◆ **PROBLEM DESCRIPTION**: Every entry must appear in the answer exactly as it does here.

◆ **MATERIAL PROVIDED**:
┄┄┄┄┄┄┄┄┄┄
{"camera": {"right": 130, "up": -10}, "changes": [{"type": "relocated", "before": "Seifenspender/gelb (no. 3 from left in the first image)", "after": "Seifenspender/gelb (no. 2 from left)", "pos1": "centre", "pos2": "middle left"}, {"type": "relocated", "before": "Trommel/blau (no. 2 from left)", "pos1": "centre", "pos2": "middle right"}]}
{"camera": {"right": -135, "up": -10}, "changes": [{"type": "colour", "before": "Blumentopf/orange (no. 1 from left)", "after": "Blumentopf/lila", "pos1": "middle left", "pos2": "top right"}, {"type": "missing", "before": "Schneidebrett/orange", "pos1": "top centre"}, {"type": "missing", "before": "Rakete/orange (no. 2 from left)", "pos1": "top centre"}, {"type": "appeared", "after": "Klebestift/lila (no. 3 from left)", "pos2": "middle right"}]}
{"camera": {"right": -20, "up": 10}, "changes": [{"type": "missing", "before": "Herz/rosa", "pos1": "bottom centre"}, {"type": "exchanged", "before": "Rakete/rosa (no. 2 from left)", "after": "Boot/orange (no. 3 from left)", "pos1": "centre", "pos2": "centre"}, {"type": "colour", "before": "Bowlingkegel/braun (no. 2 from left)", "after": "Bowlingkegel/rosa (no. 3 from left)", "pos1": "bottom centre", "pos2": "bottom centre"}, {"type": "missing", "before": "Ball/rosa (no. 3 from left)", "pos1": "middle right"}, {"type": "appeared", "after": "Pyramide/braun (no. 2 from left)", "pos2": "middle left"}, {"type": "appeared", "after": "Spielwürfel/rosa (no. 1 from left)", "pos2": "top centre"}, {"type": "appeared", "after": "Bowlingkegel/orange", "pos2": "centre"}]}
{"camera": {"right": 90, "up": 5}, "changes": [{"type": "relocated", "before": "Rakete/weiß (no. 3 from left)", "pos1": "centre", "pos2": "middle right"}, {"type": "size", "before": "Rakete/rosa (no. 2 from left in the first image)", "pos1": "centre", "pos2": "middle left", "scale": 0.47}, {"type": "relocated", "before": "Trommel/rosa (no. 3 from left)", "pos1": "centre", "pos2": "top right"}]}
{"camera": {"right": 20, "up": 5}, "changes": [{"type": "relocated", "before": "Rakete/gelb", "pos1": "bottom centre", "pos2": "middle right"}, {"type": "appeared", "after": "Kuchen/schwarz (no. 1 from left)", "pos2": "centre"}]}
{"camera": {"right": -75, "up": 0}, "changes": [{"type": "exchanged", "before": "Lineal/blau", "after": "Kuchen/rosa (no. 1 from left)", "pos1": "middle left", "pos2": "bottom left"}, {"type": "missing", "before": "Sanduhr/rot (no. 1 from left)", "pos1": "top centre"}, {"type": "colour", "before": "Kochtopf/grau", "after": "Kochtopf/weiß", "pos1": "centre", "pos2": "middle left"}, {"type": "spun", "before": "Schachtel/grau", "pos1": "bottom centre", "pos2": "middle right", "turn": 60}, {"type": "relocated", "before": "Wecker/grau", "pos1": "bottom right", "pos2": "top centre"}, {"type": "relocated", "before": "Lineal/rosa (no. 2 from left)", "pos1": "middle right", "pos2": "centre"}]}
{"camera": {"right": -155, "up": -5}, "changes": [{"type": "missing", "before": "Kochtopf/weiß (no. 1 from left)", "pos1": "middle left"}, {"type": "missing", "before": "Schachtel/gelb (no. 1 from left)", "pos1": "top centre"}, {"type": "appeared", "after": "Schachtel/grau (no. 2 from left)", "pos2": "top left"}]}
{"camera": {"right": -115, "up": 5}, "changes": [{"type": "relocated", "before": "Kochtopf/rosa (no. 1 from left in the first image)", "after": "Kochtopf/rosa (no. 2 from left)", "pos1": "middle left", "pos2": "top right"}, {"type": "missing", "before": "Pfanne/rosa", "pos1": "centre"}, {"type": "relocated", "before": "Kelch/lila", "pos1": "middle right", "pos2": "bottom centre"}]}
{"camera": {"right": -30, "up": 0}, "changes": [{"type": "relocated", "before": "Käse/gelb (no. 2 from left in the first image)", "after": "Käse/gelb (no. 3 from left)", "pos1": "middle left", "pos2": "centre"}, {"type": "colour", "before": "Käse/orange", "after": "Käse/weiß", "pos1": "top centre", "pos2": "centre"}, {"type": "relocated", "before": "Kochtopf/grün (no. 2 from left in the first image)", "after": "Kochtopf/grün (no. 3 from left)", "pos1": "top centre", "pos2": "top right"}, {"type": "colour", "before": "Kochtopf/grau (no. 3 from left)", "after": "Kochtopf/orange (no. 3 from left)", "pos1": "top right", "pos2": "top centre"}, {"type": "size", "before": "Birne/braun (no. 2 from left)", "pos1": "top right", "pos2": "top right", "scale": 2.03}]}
┄┄┄┄┄┄┄┄┄┄
◆ **RESPONSE AREA**:
{"camera": {"right": 130, "up": -10}, "changes": [{"type": "relocated", "before": "Seifenspender/gelb (no. 3 from left in the first image)", "after": "Seifenspender/gelb (no. 2 from left)", "pos1": "centre", "pos2": "middle left"}, {"type": "relocated", "before": "Trommel/blau (no. 2 from left)", "pos1": "centre", "pos2": "middle right"}]}
{"camera": {"right": -135, "up": -10}, "changes": [{"type": "colour", "before": "Blumentopf/orange (no. 1 from left)", "after": "Blumentopf/lila", "pos1": "middle left", "pos2": "top right"}, {"type": "missing", "before": "Schneidebrett/orange", "pos1": "top centre"}, {"type": "missing", "before": "Rakete/orange (no. 2 from left)", "pos1": "top centre"}, {"type": "appeared", "after": "Klebestift/lila (no. 3 from left)", "pos2": "middle right"}]}
{"camera": {"right": -20, "up": 10}, "changes": [{"type": "missing", "before": "Herz/rosa", "pos1": "bottom centre"}, {"type": "exchanged", "before": "Rakete/rosa (no. 2 from left)", "after": "Boot/orange (no. 3 from left)", "pos1": "centre", "pos2": "centre"}, {"type": "colour", "before": "Bowlingkegel/braun (no. 2 from left)", "after": "Bowlingkegel/rosa (no. 3 from left)", "pos1": "bottom centre", "pos2": "bottom centre"}, {"type": "missing", "before": "Ball/rosa (no. 3 from left)", "pos1": "middle right"}, {"type": "appeared", "after": "Pyramide/braun (no. 2 from left)", "pos2": "middle left"}, {"type": "appeared", "after": "Spielwürfel/rosa (no. 1 from left)", "pos2": "top centre"}, {"type": "appeared", "after": "Bowlingkegel/orange", "pos2": "centre"}]}
{"camera": {"right": 90, "up": 5}, "changes": [{"type": "relocated", "before": "Rakete/weiß (no. 3 from left)", "pos1": "centre", "pos2": "middle right"}, {"type": "size", "before": "Rakete/rosa (no. 2 from left in the first image)", "pos1": "centre", "pos2": "middle left", "scale": 0.47}, {"type": "relocated", "before": "Trommel/rosa (no. 3 from left)", "pos1": "centre", "pos2": "top right"}]}
{"camera": {"right": 20, "up": 5}, "changes": [{"type": "relocated", "before": "Rakete/gelb", "pos1": "bottom centre", "pos2": "middle right"}, {"type": "appeared", "after": "Kuchen/schwarz (no. 1 from left)", "pos2": "centre"}]}
{"camera": {"right": -75, "up": 0}, "changes": [{"type": "exchanged", "before": "Lineal/blau", "after": "Kuchen/rosa (no. 1 from left)", "pos1": "middle left", "pos2": "bottom left"}, {"type": "missing", "before": "Sanduhr/rot (no. 1 from left)", "pos1": "top centre"}, {"type": "colour", "before": "Kochtopf/grau", "after": "Kochtopf/weiß", "pos1": "centre", "pos2": "middle left"}, {"type": "spun", "before": "Schachtel/grau", "pos1": "bottom centre", "pos2": "middle right", "turn": 60}, {"type": "relocated", "before": "Wecker/grau", "pos1": "bottom right", "pos2": "top centre"}, {"type": "relocated", "before": "Lineal/rosa (no. 2 from left)", "pos1": "middle right", "pos2": "centre"}]}
{"camera": {"right": -155, "up": -5}, "changes": [{"type": "missing", "before": "Kochtopf/weiß (no. 1 from left)", "pos1": "middle left"}, {"type": "missing", "before": "Schachtel/gelb (no. 1 from left)", "pos1": "top centre"}, {"type": "appeared", "after": "Schachtel/grau (no. 2 from left)", "pos2": "top left"}]}
{"camera": {"right": -115, "up": 5}, "changes": [{"type": "relocated", "before": "Kochtopf/rosa (no. 1 from left in the first image)", "after": "Kochtopf/rosa (no. 2 from left)", "pos1": "middle left", "pos2": "top right"}, {"type": "missing", "before": "Pfanne/rosa", "pos1": "centre"}, {"type": "relocated", "before": "Kelch/lila", "pos1": "middle right", "pos2": "bottom centre"}]}
{"camera": {"right": -30, "up": 0}, "changes": [{"type": "relocated", "before": "Käse/gelb (no. 2 from left in the first image)", "after": "Käse/gelb (no. 3 from left)", "pos1": "middle left", "pos2": "centre"}, {"type": "colour", "before": "Käse/orange", "after": "Käse/weiß", "pos1": "top centre", "pos2": "centre"}, {"type": "relocated", "before": "Kochtopf/grün (no. 2 from left in the first image)", "after": "Kochtopf/grün (no. 3 from left)", "pos1": "top centre", "pos2": "top right"}, {"type": "colour", "before": "Kochtopf/grau (no. 3 from left)", "after": "Kochtopf/orange (no. 3 from left)", "pos1": "top right", "pos2": "top centre"}, {"type": "size", "before": "Birne/braun (no. 2 from left)", "pos1": "top right", "pos2": "top right", "scale": 2.03}]}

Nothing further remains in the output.